## The problem
From the line containing "op=gone; was=pink camera; in_first=654,419" onward to the last line of the data below, copy each line exactly and add nothing.

──────── Extracted information

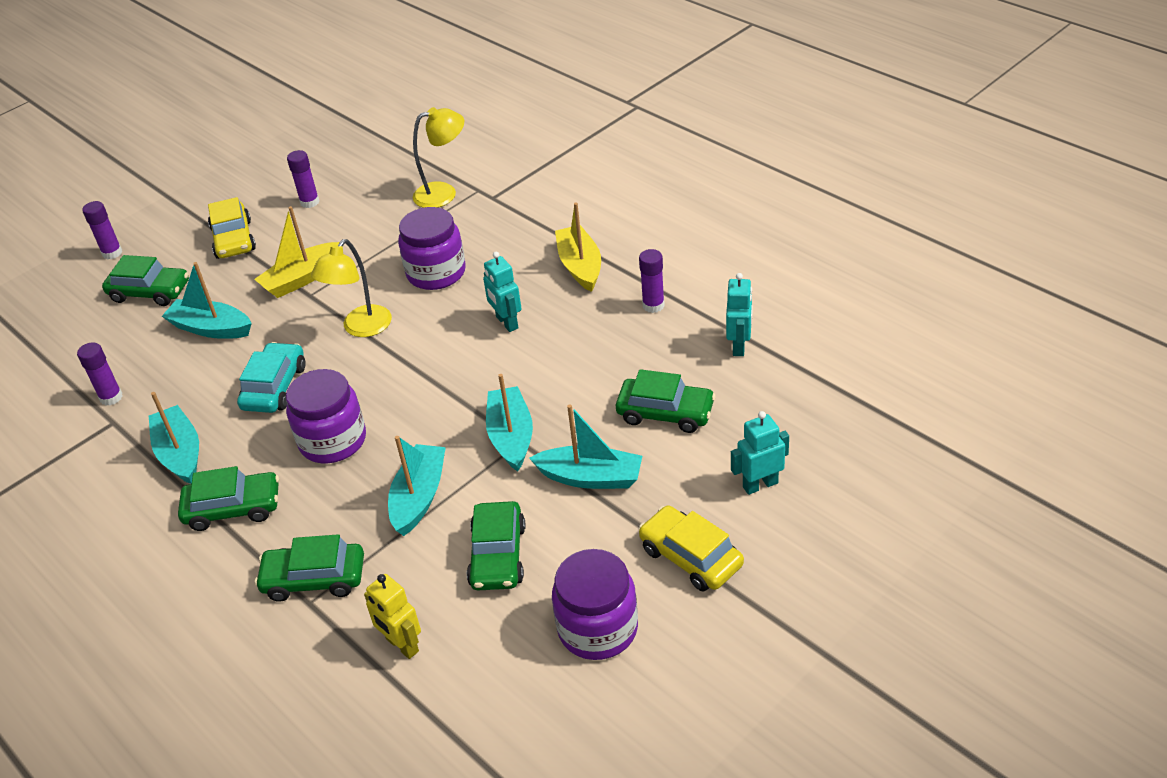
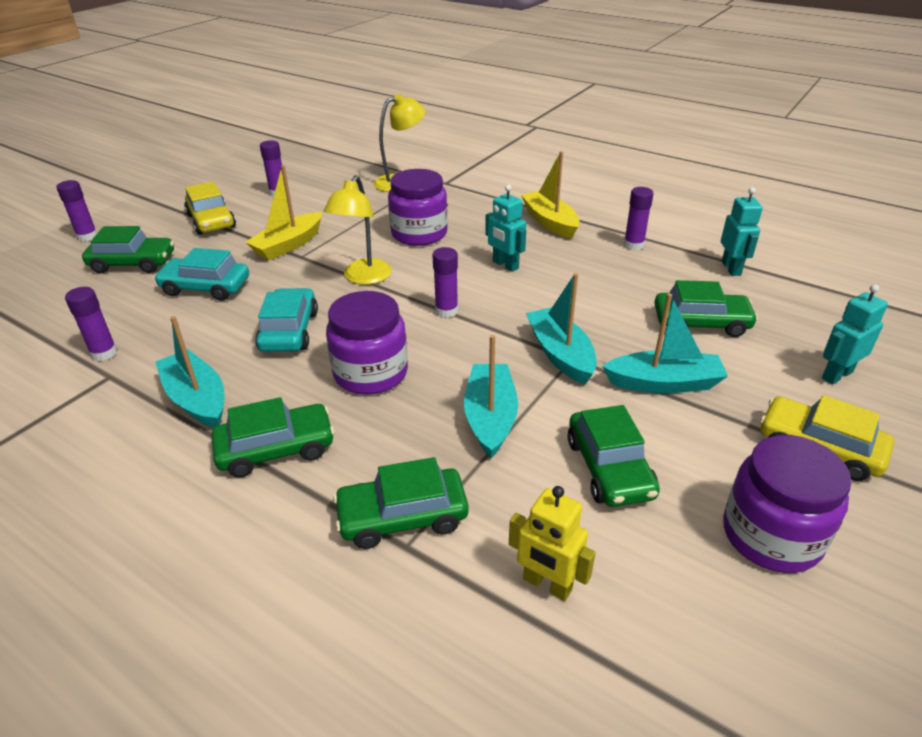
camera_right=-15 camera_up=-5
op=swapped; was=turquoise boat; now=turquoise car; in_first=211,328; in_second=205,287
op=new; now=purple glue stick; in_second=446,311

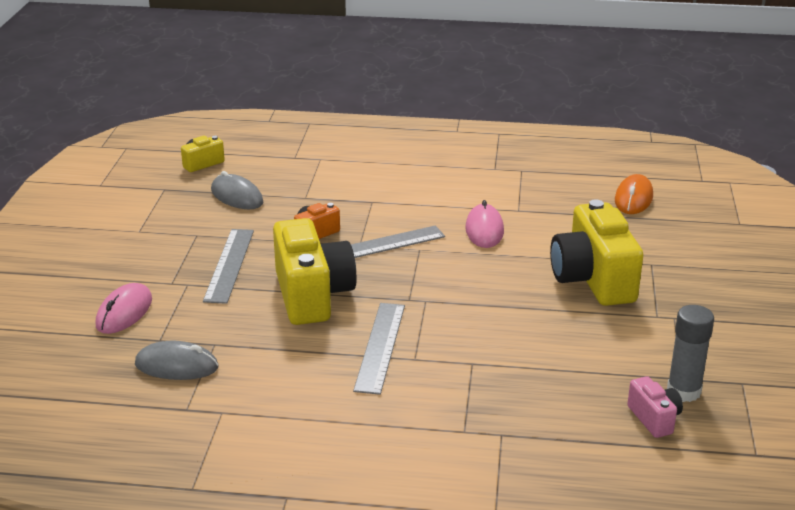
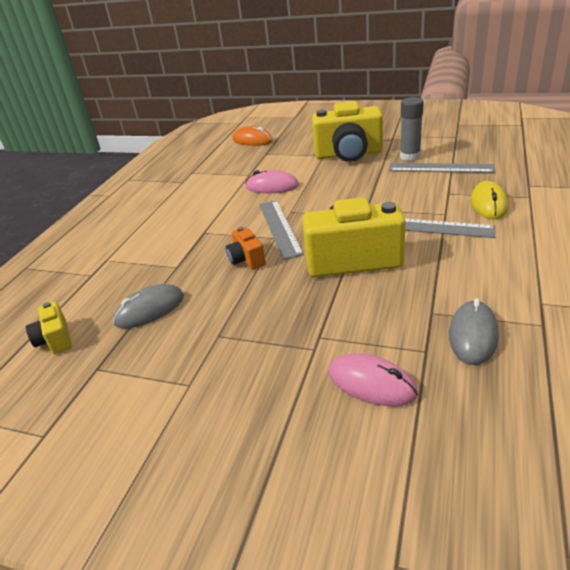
camera_right=-75 camera_up=5
op=shifted; was=grey ruler; in_first=229,265; in_second=440,168
op=gone; was=pink camera; in_first=654,419
op=shifted; was=grey glue stick; in_first=683,391; in_second=410,156
op=new; now=yellow mouse; in_second=488,204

────────────────

## Reply
op=gone; was=pink camera; in_first=654,419
op=shifted; was=grey glue stick; in_first=683,391; in_second=410,156
op=new; now=yellow mouse; in_second=488,204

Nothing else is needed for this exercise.